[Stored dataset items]
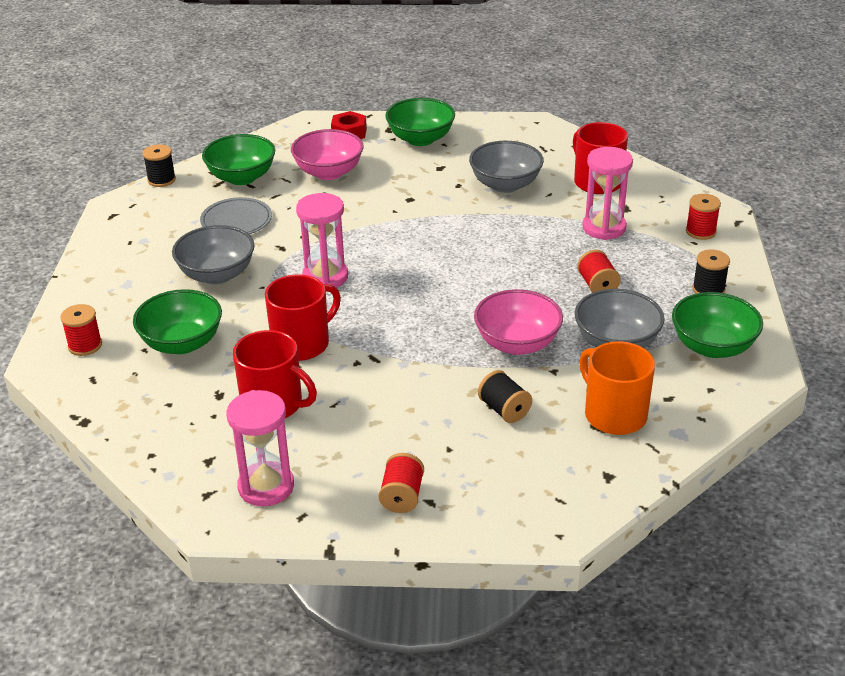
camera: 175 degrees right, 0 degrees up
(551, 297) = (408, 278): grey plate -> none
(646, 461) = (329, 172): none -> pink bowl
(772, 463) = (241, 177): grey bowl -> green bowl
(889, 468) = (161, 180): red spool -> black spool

**AIM OF THE EXERCISE:**
Your answer should be the lines from the one containing "(772, 463) = (241, 177): grey" through the end of the records, both included, output exactly and with nothing added.

**SOLUTION FOR THIS EXERCISE:**
(772, 463) = (241, 177): grey bowl -> green bowl
(889, 468) = (161, 180): red spool -> black spool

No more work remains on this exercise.